### [Assignment]
From the material below, return exactly the lines starting at the one that holds "pink cross: (362, 100) -> (580, 190), moved" and ending at the one that holds "black rectangle: (339, 418)". Pictures stay out of the answer.
══ Record extracts ══
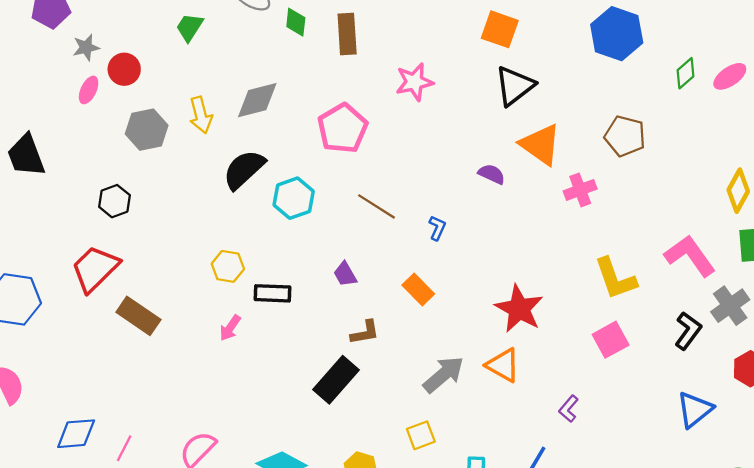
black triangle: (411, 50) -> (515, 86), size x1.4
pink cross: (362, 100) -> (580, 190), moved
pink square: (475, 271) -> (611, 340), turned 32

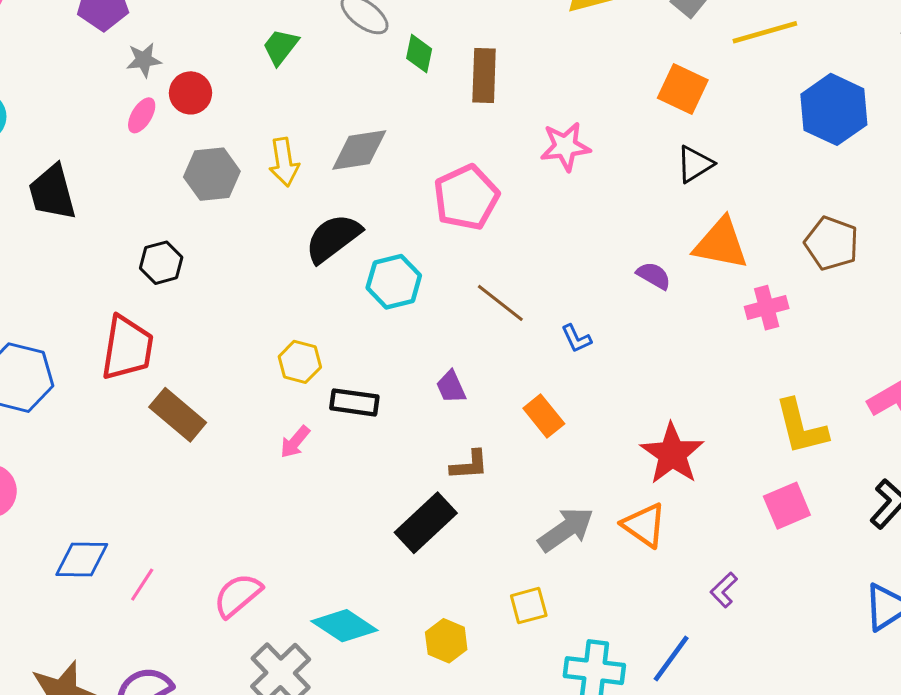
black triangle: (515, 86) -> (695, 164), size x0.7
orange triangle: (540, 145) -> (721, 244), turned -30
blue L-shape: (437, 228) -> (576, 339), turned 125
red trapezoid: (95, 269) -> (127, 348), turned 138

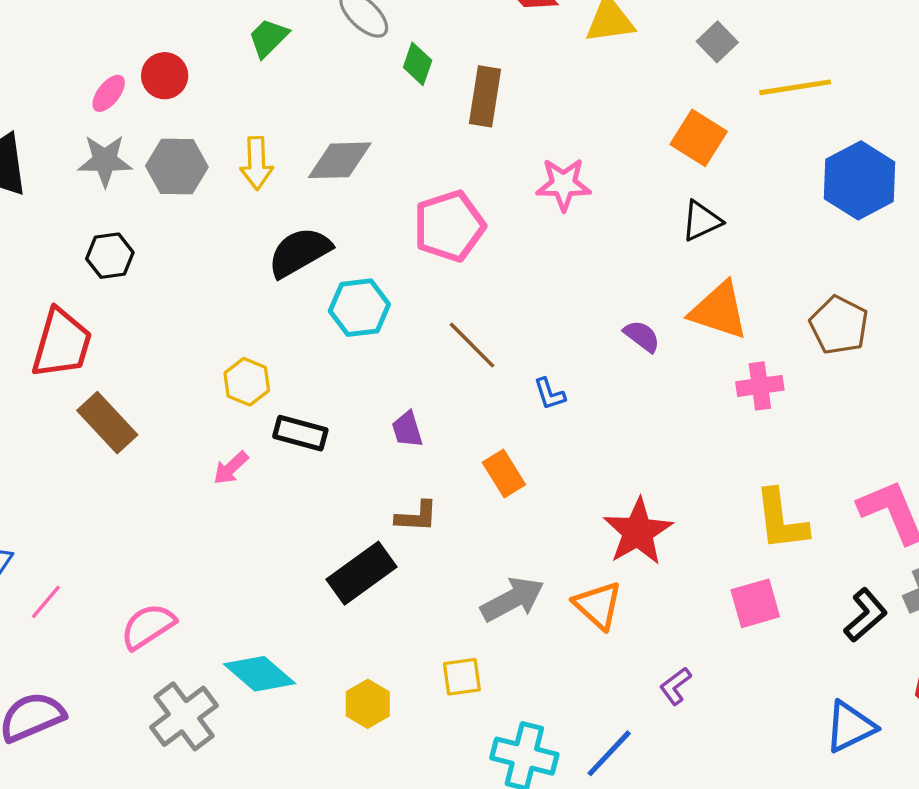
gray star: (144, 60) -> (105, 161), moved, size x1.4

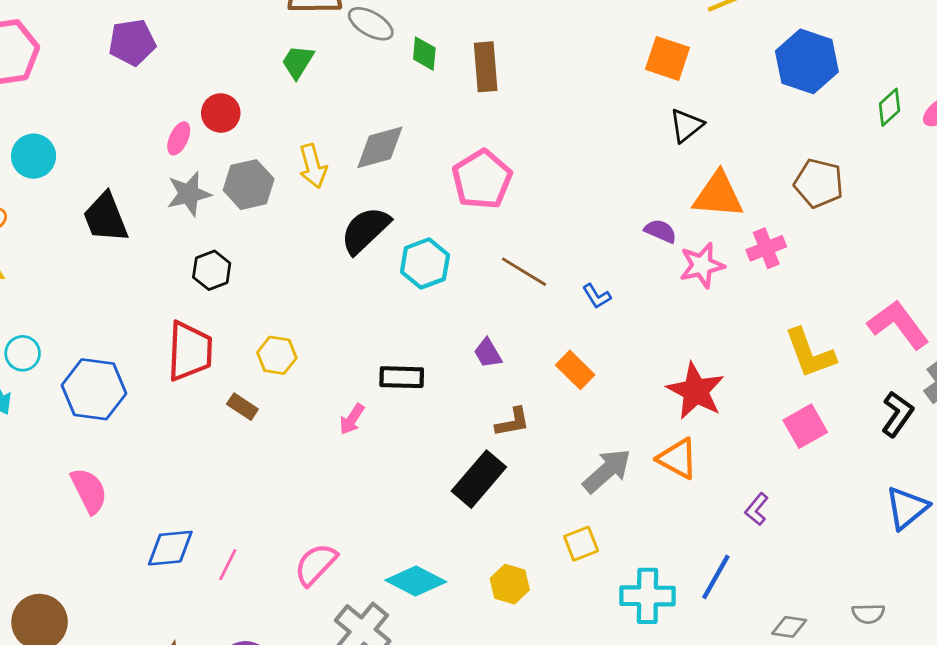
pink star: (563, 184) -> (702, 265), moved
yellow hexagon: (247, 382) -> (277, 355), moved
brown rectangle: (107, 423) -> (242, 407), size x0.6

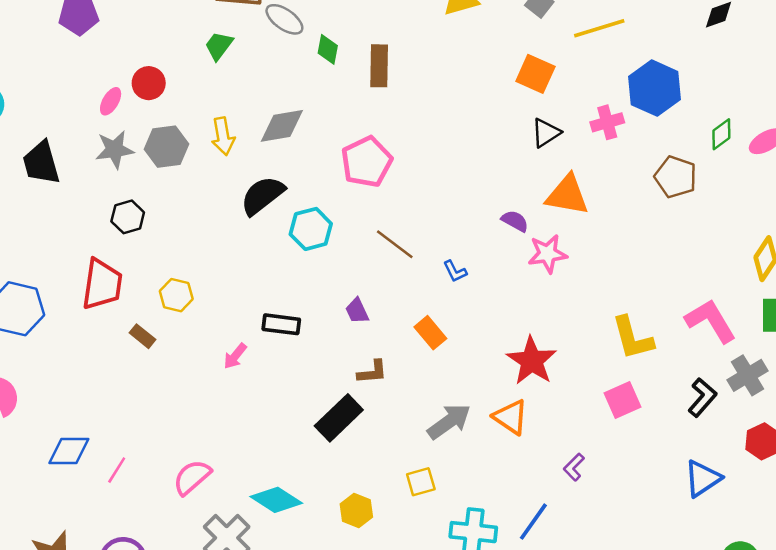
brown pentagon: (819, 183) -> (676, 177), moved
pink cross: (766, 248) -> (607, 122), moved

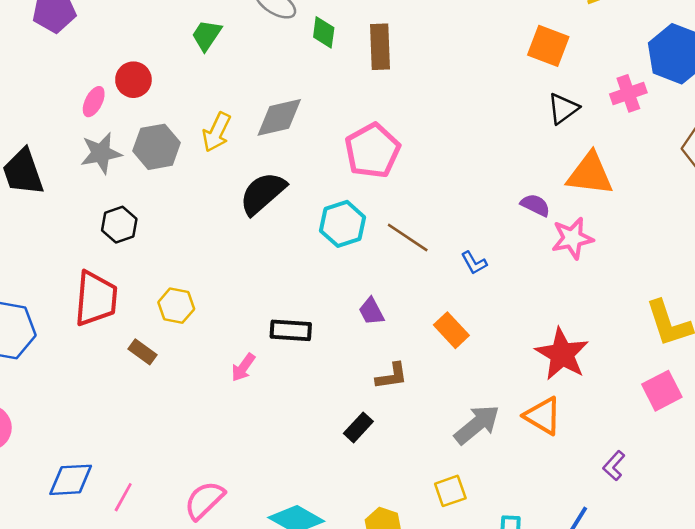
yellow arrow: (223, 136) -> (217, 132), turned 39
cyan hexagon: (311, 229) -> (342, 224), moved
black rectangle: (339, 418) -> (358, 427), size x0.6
═══
══ Record extracts ══
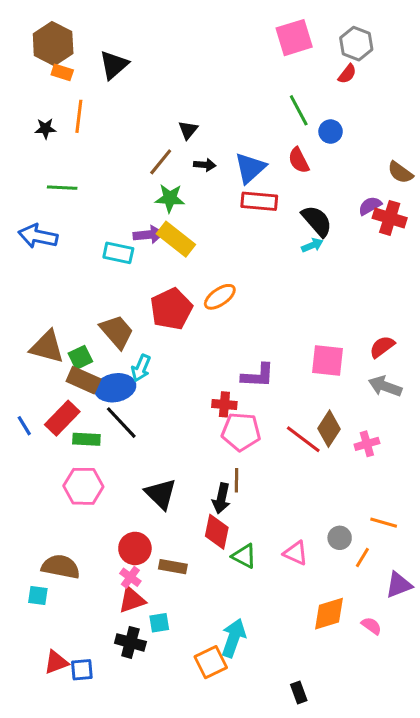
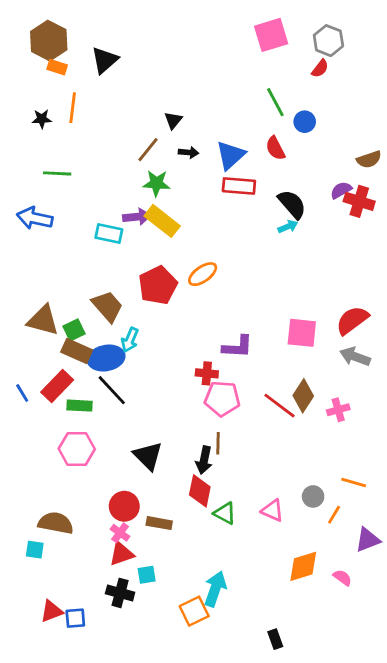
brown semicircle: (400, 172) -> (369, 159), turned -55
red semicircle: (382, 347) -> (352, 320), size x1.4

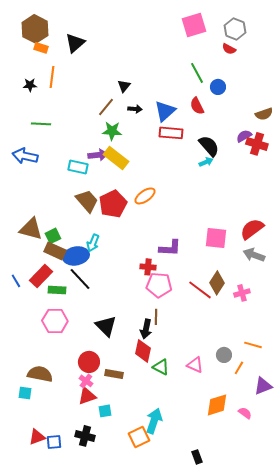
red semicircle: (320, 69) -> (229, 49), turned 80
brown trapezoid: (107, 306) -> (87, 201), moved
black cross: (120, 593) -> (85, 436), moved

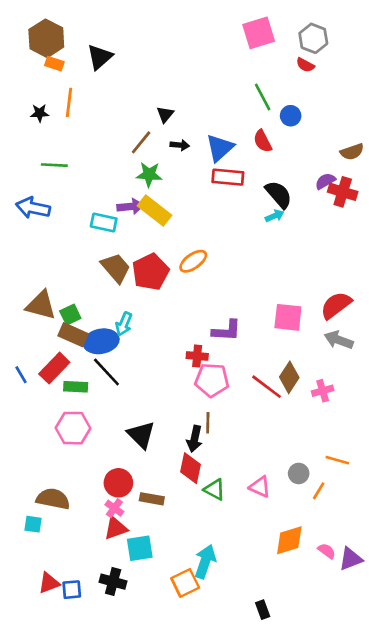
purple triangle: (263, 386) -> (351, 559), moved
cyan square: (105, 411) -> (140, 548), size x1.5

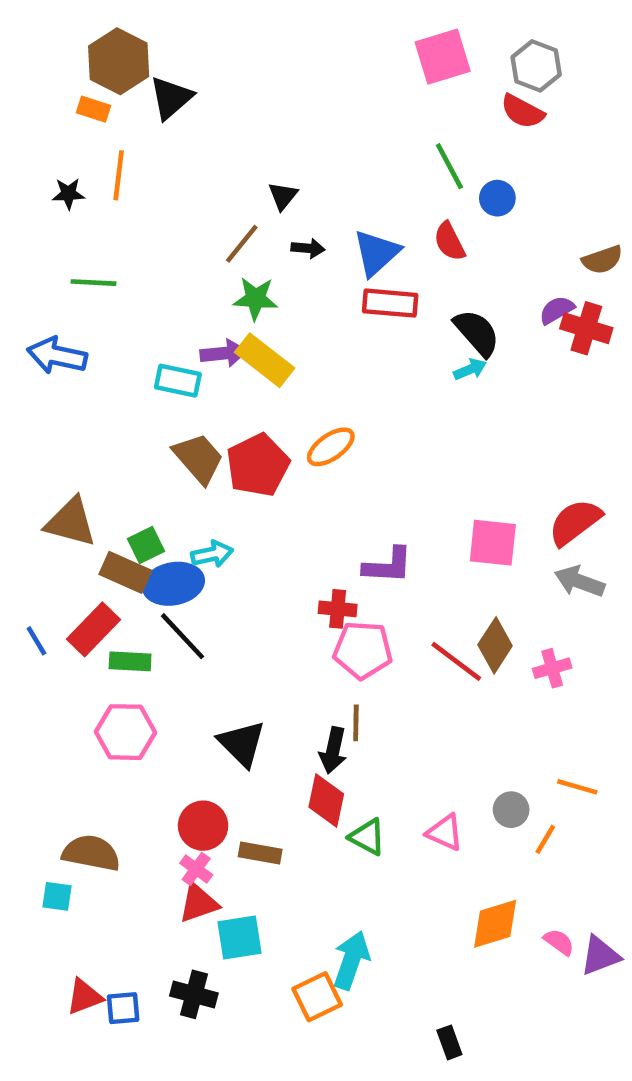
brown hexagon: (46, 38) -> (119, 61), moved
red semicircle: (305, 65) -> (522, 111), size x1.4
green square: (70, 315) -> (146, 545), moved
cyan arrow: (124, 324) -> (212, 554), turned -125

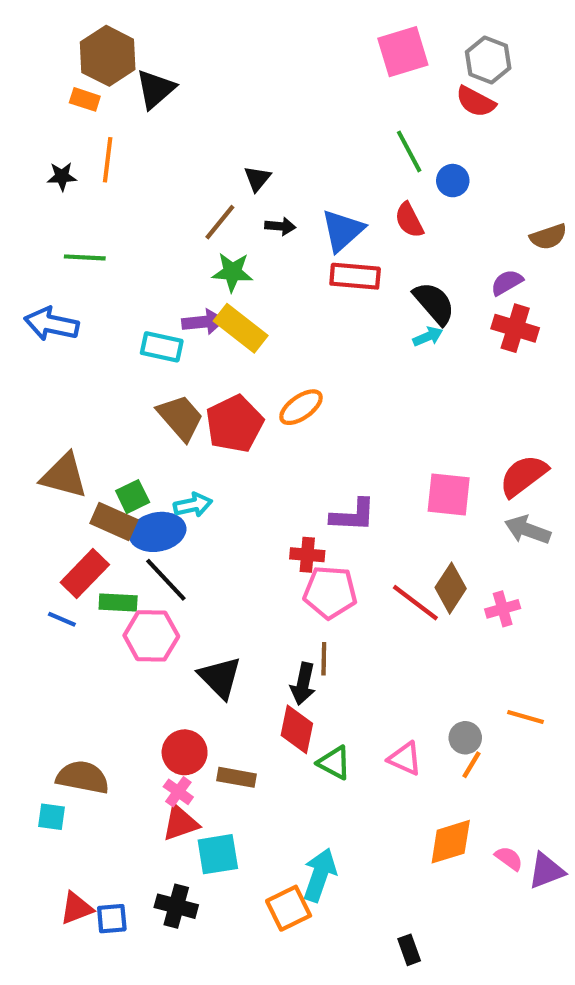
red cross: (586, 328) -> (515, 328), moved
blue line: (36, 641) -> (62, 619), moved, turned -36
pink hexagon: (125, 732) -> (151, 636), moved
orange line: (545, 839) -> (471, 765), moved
═══
### [Reply]
pink cross: (362, 100) -> (580, 190), moved
pink square: (475, 271) -> (611, 340), turned 32

black triangle: (515, 86) -> (695, 164), size x0.7
orange triangle: (540, 145) -> (721, 244), turned -30
blue L-shape: (437, 228) -> (576, 339), turned 125
red trapezoid: (95, 269) -> (127, 348), turned 138

gray star: (144, 60) -> (105, 161), moved, size x1.4

pink star: (563, 184) -> (702, 265), moved
yellow hexagon: (247, 382) -> (277, 355), moved
brown rectangle: (107, 423) -> (242, 407), size x0.6

brown pentagon: (819, 183) -> (676, 177), moved
pink cross: (766, 248) -> (607, 122), moved

yellow arrow: (223, 136) -> (217, 132), turned 39
cyan hexagon: (311, 229) -> (342, 224), moved
black rectangle: (339, 418) -> (358, 427), size x0.6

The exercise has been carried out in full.